Exercise data:
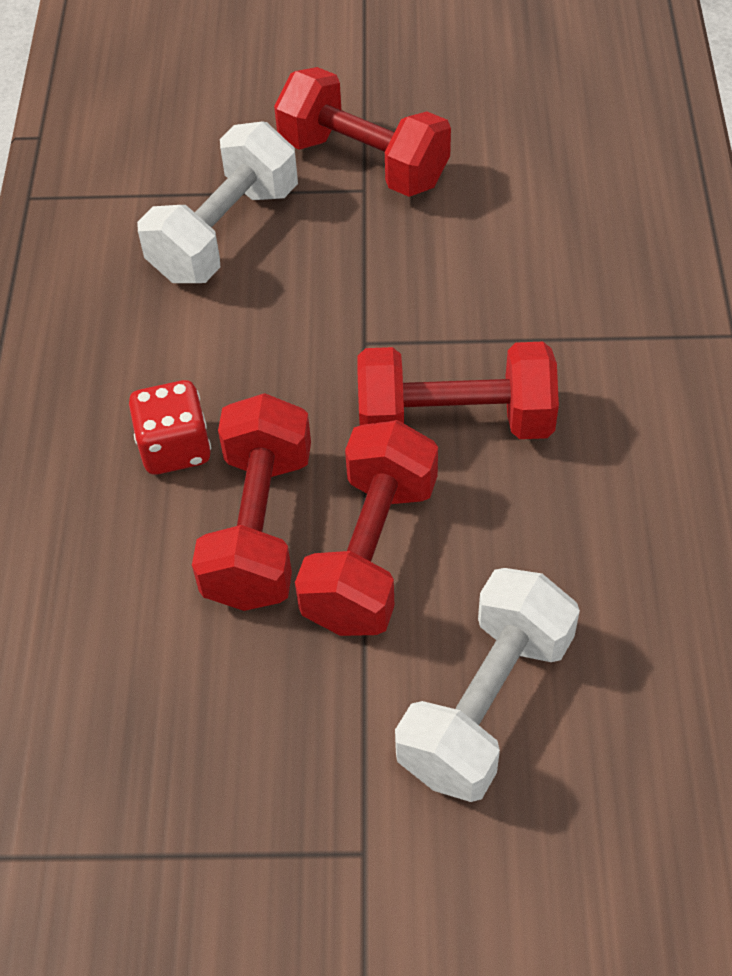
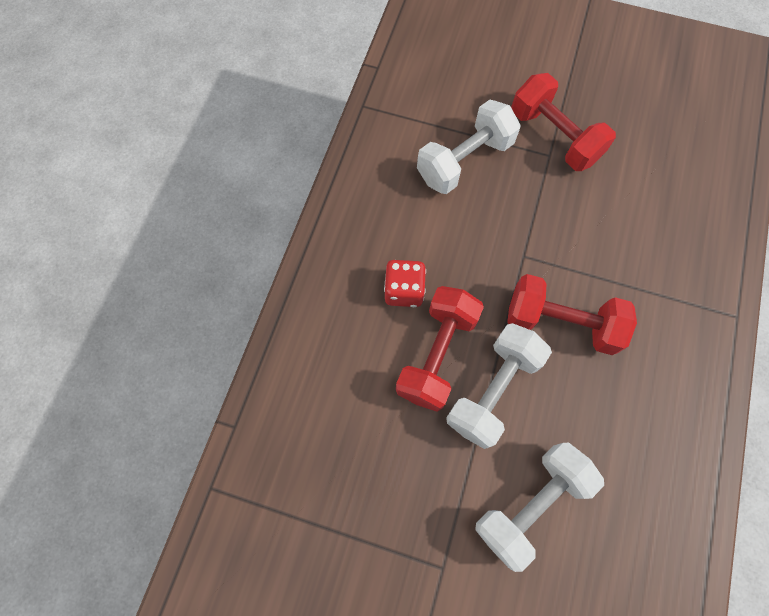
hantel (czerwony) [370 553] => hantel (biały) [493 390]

...

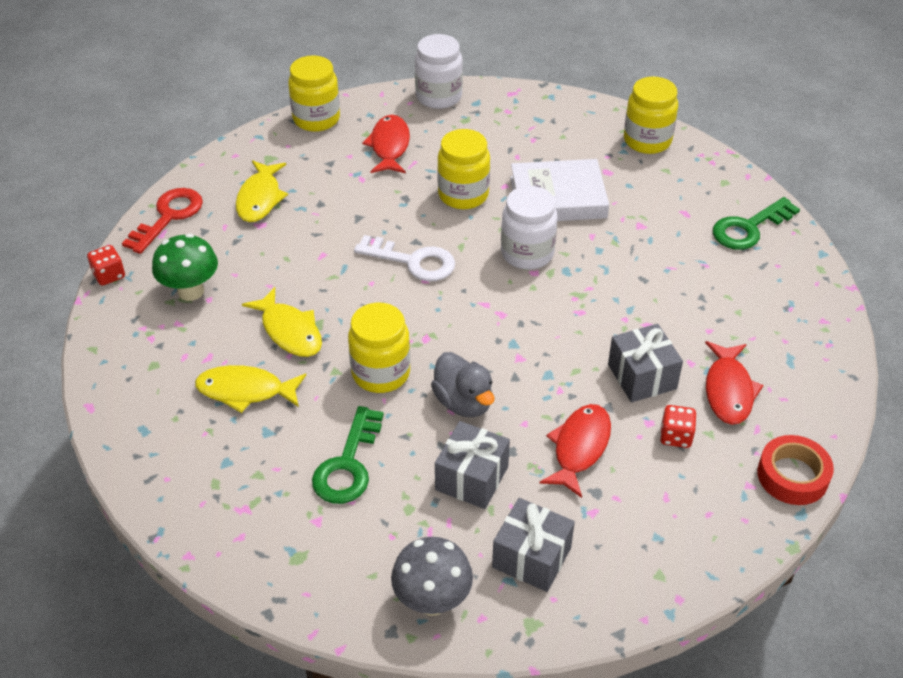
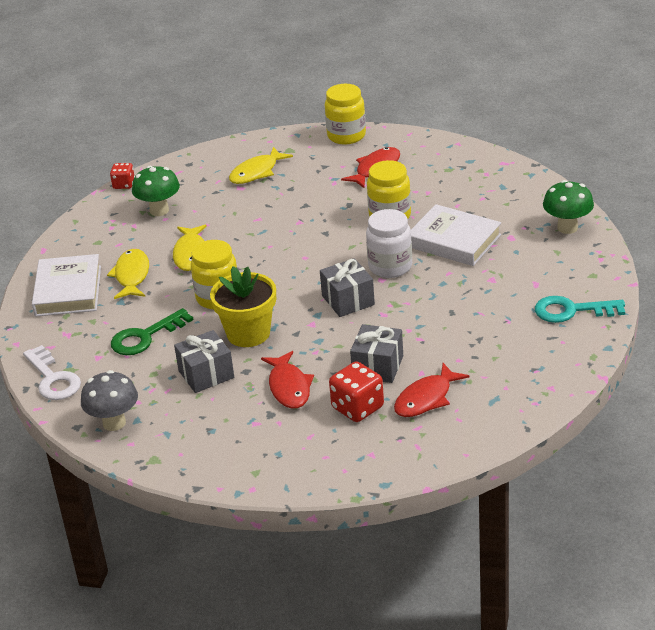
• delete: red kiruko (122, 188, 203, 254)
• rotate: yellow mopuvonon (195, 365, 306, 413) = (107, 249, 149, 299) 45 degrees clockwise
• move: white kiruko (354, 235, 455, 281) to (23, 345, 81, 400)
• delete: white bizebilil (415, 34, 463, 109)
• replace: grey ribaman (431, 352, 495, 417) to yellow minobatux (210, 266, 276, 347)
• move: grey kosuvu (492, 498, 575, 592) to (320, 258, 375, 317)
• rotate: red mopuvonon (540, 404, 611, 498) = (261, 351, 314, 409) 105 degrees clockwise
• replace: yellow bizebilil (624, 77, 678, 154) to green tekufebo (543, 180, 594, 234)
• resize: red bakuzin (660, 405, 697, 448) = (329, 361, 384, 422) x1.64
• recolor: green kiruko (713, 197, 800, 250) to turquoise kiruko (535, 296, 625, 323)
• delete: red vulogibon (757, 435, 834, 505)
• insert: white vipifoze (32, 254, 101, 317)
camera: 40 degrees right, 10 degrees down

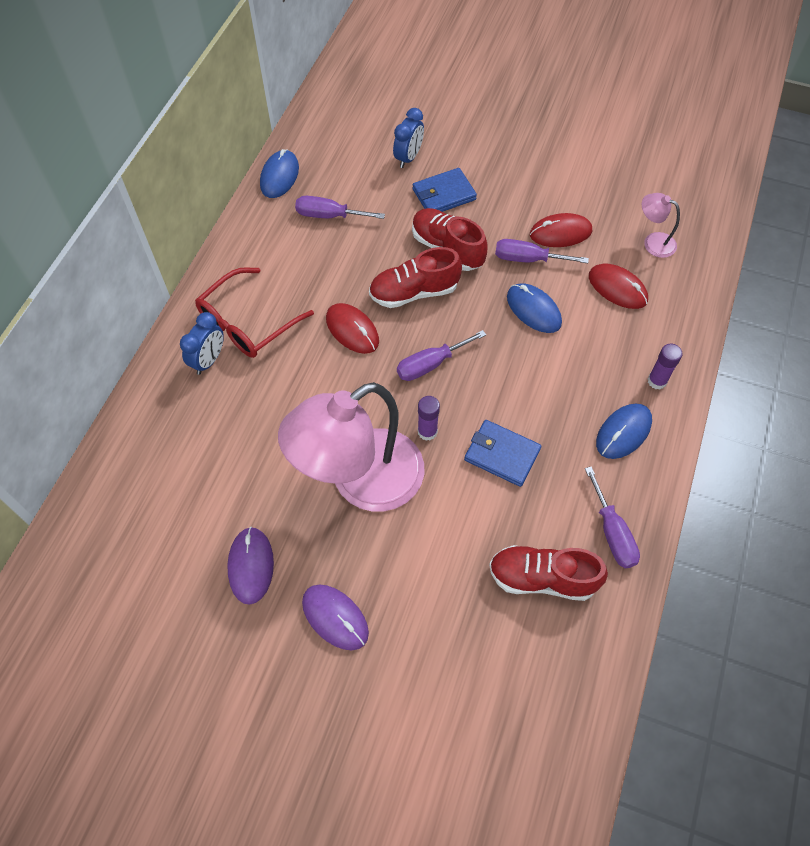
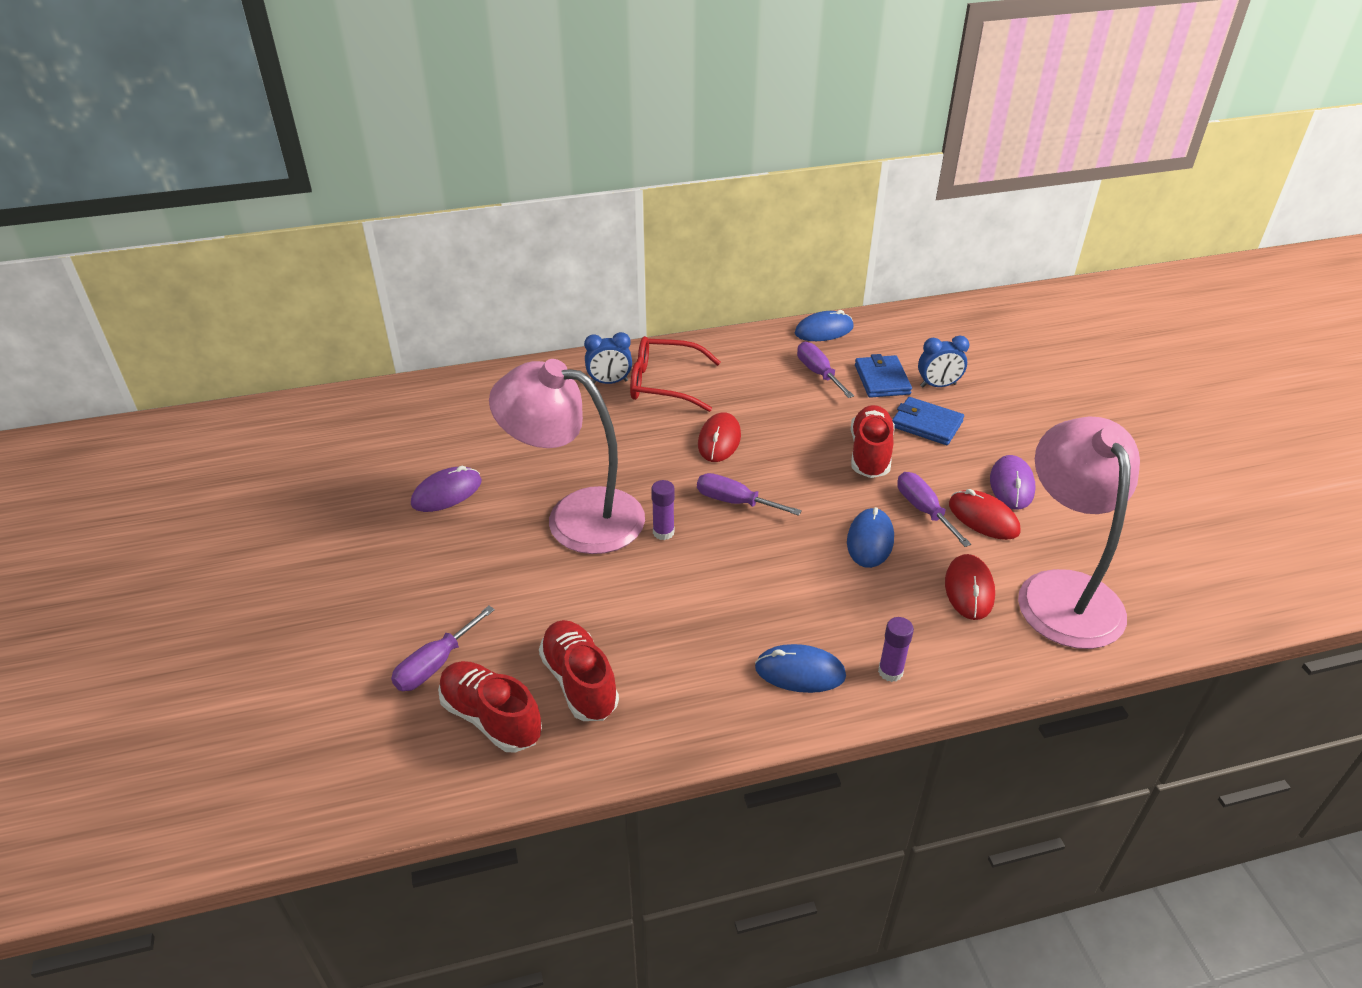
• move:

About this task: Above this instruction are the records; retype exactly the lines from the one containing "34, 463, 109)" up to and including the one containing "435, 834, 505)".

Written response:
• delete: white bizebilil (415, 34, 463, 109)
• replace: grey ribaman (431, 352, 495, 417) to yellow minobatux (210, 266, 276, 347)
• move: grey kosuvu (492, 498, 575, 592) to (320, 258, 375, 317)
• rotate: red mopuvonon (540, 404, 611, 498) = (261, 351, 314, 409) 105 degrees clockwise
• replace: yellow bizebilil (624, 77, 678, 154) to green tekufebo (543, 180, 594, 234)
• resize: red bakuzin (660, 405, 697, 448) = (329, 361, 384, 422) x1.64
• recolor: green kiruko (713, 197, 800, 250) to turquoise kiruko (535, 296, 625, 323)
• delete: red vulogibon (757, 435, 834, 505)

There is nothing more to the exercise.